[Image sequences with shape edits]
================

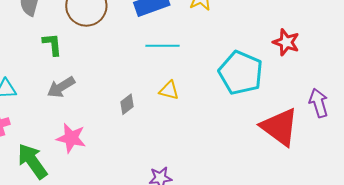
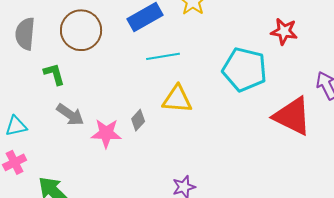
gray arrow: (61, 87) -> (70, 115), turned -104
yellow triangle: (169, 90) -> (177, 99), size x1.5
pink star: (71, 138) -> (106, 133), moved

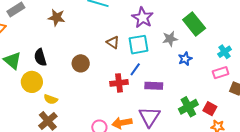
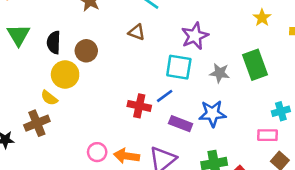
brown triangle: (113, 42) -> (137, 32), moved, turned -32
blue star: (185, 59) -> (212, 114), moved, size x1.5
brown circle: (81, 63) -> (86, 51), moved
yellow circle: (32, 82) -> (65, 75), moved

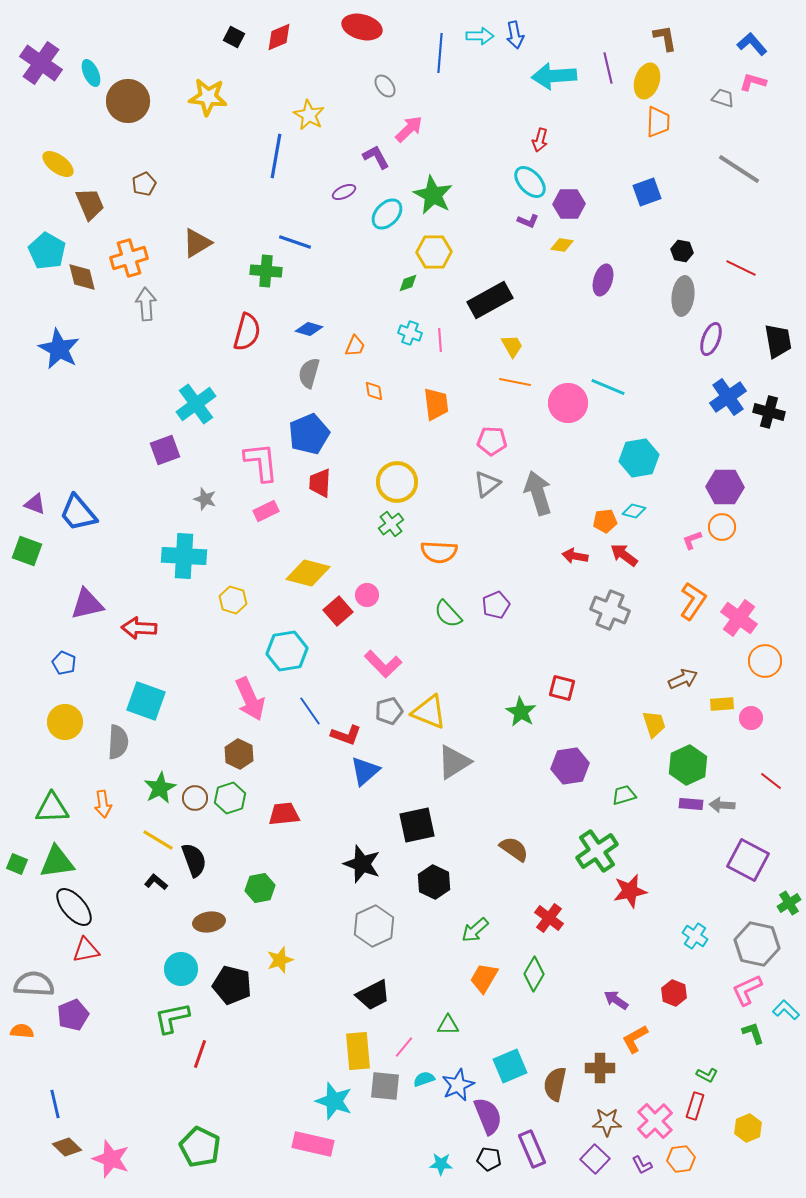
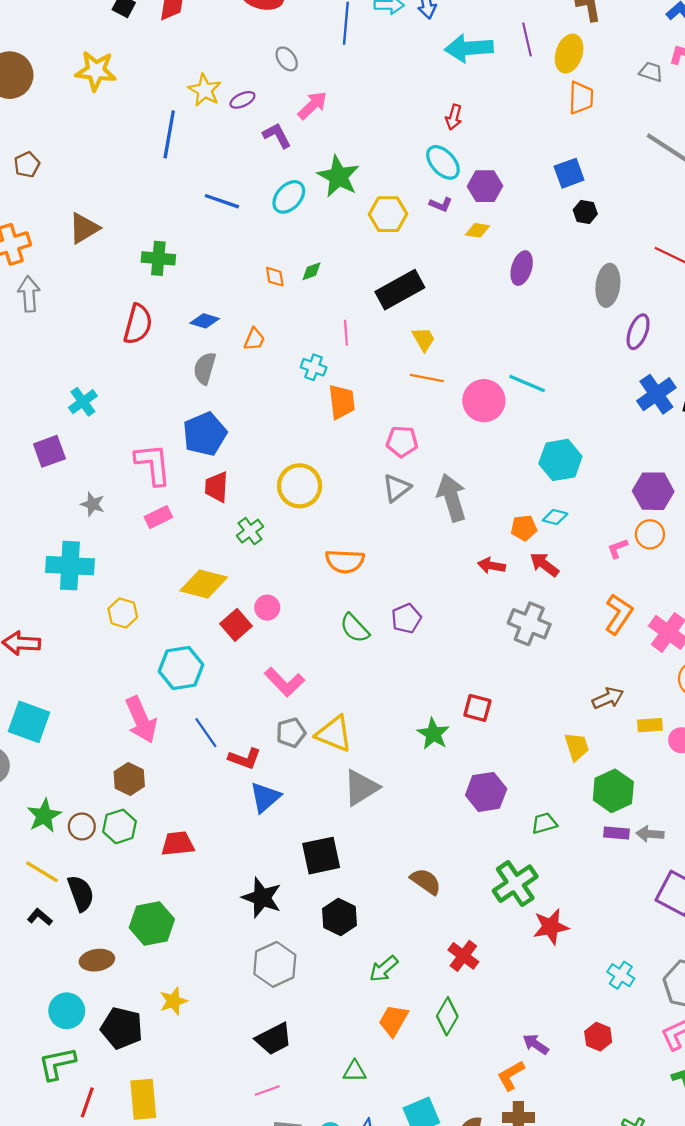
purple ellipse: (344, 192) -> (242, 100), moved
blue line: (295, 242) -> (222, 201), moved
black hexagon: (682, 251) -> (585, 212), moved
yellow hexagon: (434, 252) -> (388, 214), moved
cyan cross: (410, 333) -> (314, 367), moved
orange diamond: (374, 391) -> (275, 277), moved
cyan cross: (196, 404) -> (83, 402), size x0.7
green cross: (391, 524) -> (250, 531), moved
green hexagon: (260, 888) -> (152, 923), size x1.4
orange L-shape: (635, 1039) -> (511, 1075), moved
pink line: (404, 1047) -> (267, 1091), moved, turned 30
yellow rectangle: (358, 1051) -> (143, 1099), moved

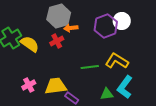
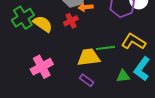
pink cross: (29, 85) -> (42, 67), size x1.5
yellow trapezoid: (56, 86) -> (89, 57), moved

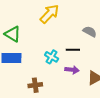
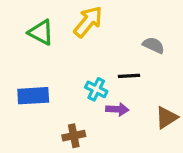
green triangle: (13, 34) -> (41, 32), moved
purple arrow: (72, 70) -> (117, 109), moved

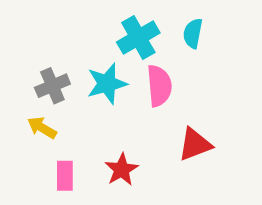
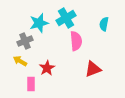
cyan semicircle: (193, 33) -> (104, 24), moved
cyan star: (107, 84) -> (39, 23), moved
red star: (122, 170) -> (47, 68), moved

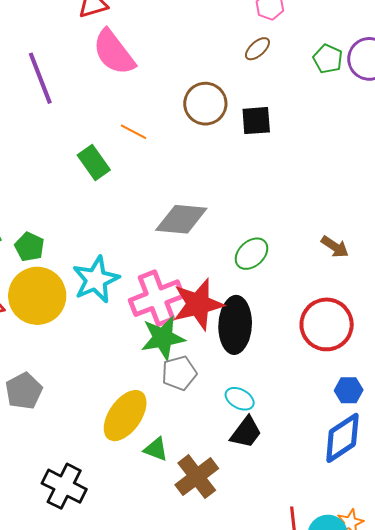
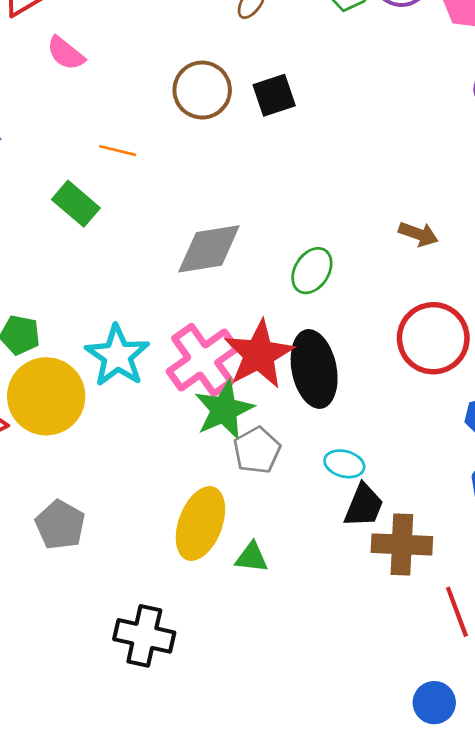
pink semicircle: (114, 52) -> (66, 53), size x0.6
brown cross: (197, 477) -> (402, 544), moved, turned -36

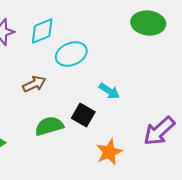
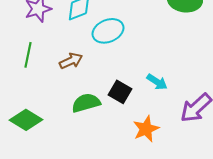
cyan arrow: (109, 91) -> (157, 82), moved

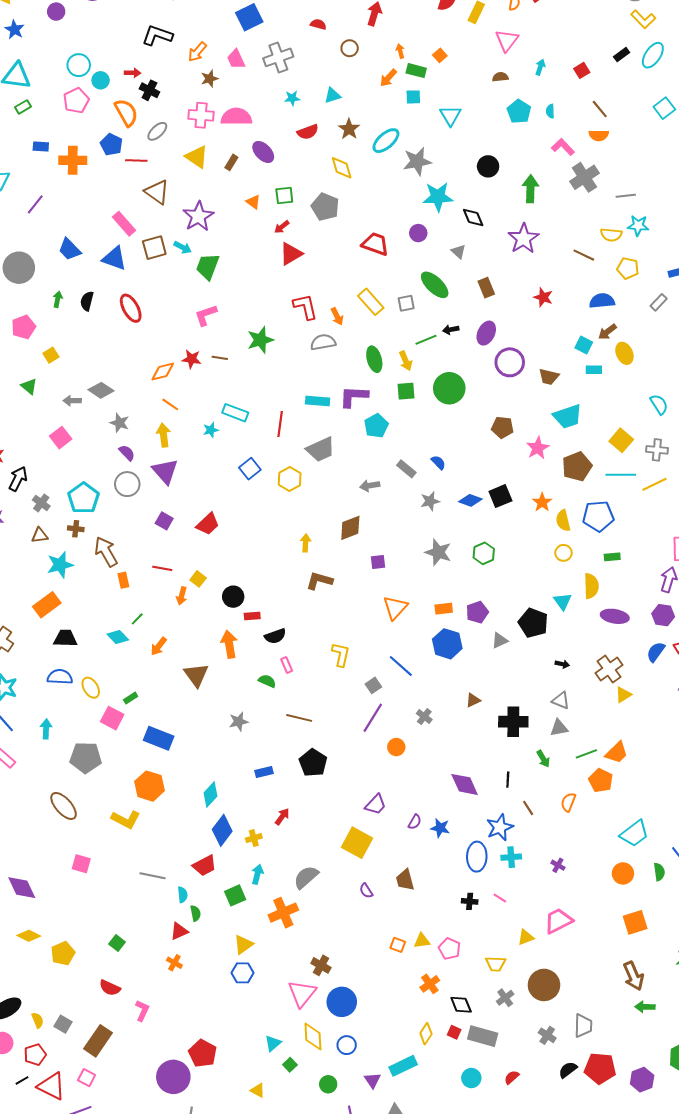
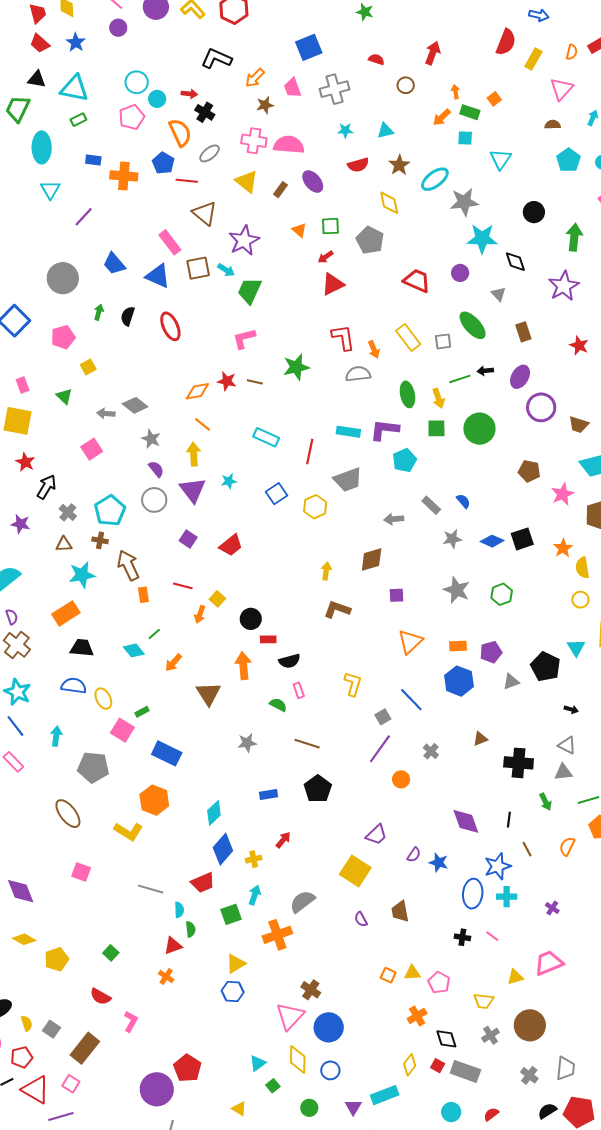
cyan star: (211, 430) -> (229, 481), moved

================

Look above for every line with the word "arrow" and copy it.

gray arrow: (61, 87) -> (70, 115), turned -104
purple arrow: (72, 70) -> (117, 109), moved
cyan arrow: (109, 91) -> (157, 82), moved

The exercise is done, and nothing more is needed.